REQUIRED ACTION: Line by line, check the data for the string "plus" and state how many lines have it, nothing more.
☆ ☆ ☆ ☆ ☆
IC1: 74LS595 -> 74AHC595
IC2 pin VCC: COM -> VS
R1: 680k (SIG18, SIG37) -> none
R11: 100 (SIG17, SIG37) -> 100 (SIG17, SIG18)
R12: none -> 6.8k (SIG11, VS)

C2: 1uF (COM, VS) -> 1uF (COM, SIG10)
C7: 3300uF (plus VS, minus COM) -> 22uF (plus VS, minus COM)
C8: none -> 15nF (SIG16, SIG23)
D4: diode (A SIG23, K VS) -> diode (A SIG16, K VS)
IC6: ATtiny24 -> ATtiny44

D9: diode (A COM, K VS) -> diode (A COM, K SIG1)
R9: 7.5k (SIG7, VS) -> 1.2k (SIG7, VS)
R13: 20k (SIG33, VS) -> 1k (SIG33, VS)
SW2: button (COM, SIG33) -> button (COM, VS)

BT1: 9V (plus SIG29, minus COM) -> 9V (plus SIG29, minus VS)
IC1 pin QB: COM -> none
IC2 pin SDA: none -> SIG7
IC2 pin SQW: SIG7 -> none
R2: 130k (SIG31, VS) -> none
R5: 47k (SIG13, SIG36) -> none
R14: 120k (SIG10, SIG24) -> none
☆ ☆ ☆ ☆ ☆
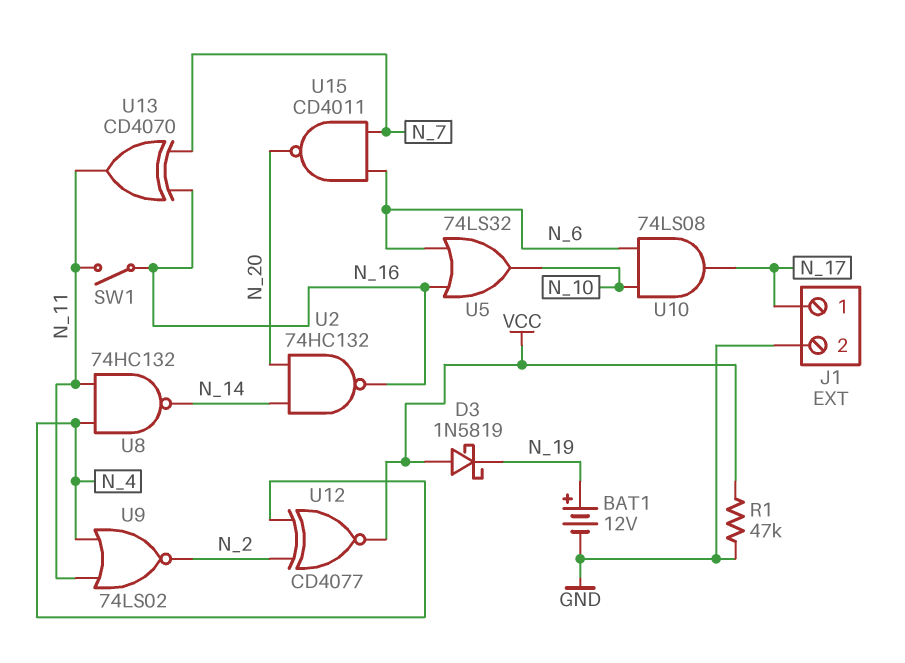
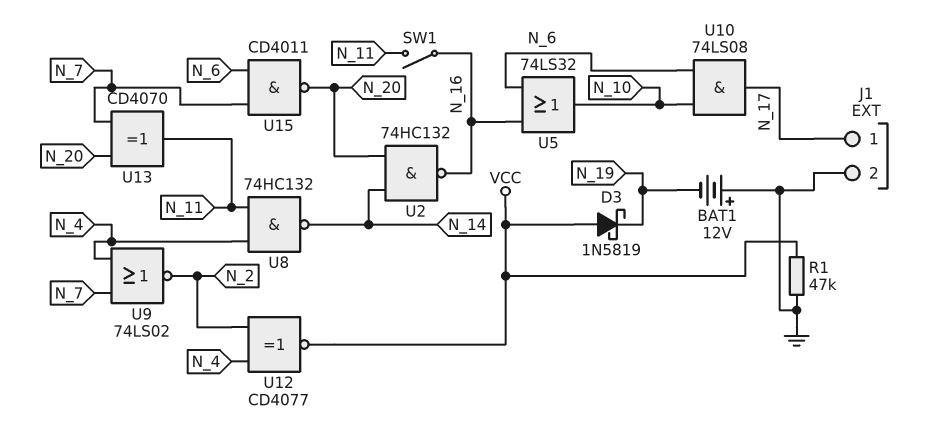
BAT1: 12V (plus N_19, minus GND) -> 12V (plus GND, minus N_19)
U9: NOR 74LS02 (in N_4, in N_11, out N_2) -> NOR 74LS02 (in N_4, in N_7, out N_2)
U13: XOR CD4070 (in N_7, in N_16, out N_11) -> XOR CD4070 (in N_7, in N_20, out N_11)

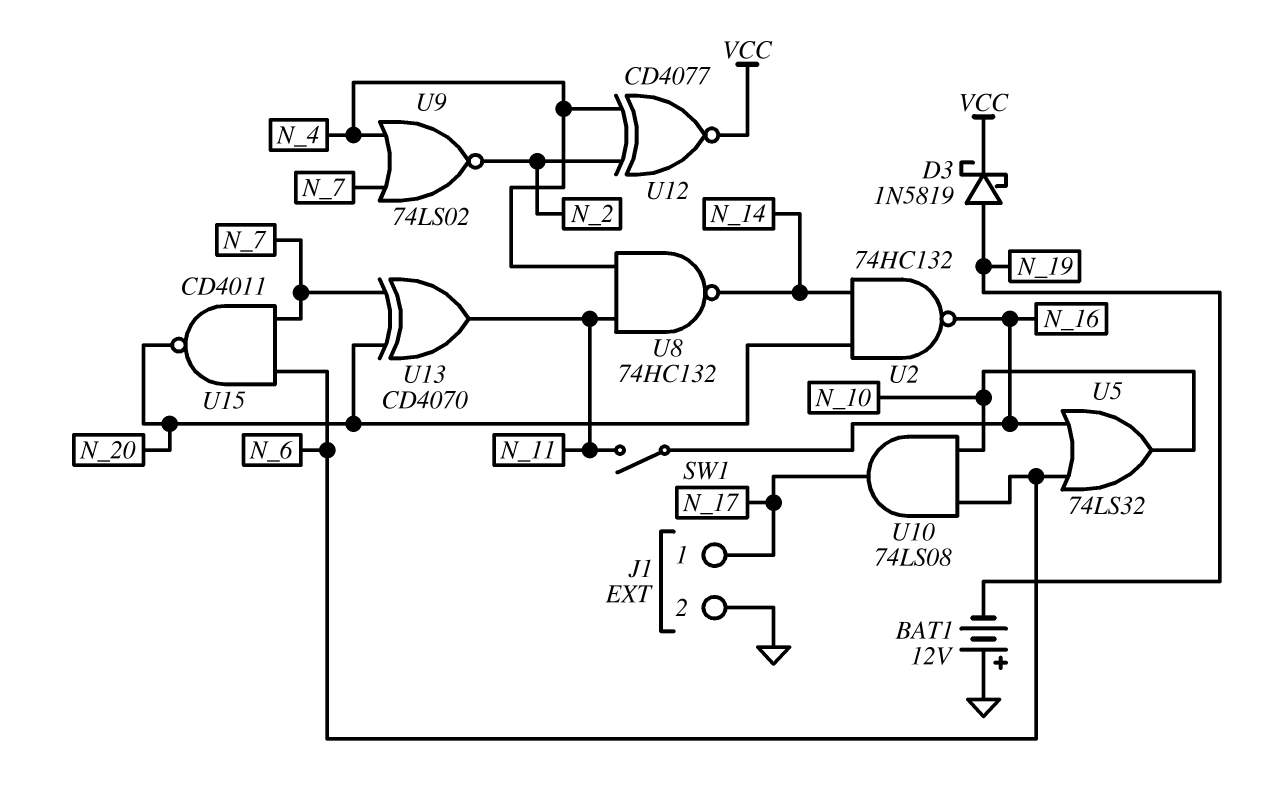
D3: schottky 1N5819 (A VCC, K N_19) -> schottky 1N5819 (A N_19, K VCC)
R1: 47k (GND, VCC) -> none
☆ ☆ ☆ ☆ ☆
ANSWER TO THIS PROBLEM: 3